Each line starting at the one that contains "(346, 478) = (380, 201): purple" and ending at the one that contains "(643, 456) = (226, 413): green" must be returned exactly, and the rest of the listing is left out.

:: Extracted material ::

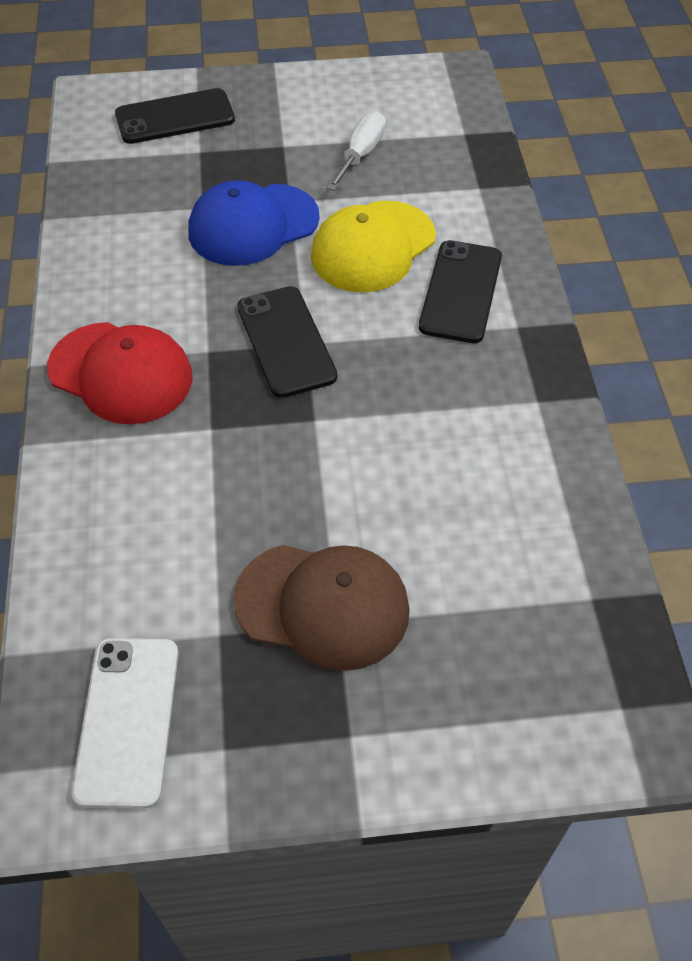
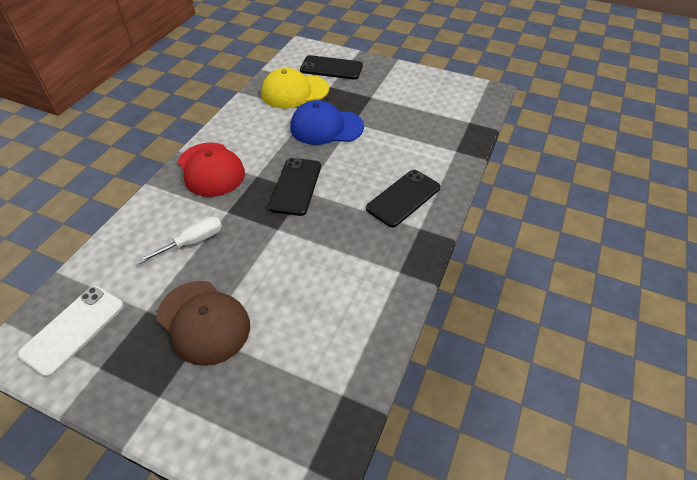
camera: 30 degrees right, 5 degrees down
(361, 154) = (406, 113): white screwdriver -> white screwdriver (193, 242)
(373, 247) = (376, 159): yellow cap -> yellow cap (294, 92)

:::
:: Extracted material ::

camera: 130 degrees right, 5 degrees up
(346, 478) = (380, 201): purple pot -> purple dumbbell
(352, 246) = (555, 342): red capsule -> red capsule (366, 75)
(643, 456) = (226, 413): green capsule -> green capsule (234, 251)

:::
:: Extracted material ::

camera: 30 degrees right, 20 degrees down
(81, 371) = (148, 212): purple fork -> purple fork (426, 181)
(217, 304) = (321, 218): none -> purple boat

:::

Solution for this exercise »
(346, 478) = (380, 201): purple pot -> purple dumbbell
(352, 246) = (555, 342): red capsule -> red capsule (366, 75)
(643, 456) = (226, 413): green capsule -> green capsule (234, 251)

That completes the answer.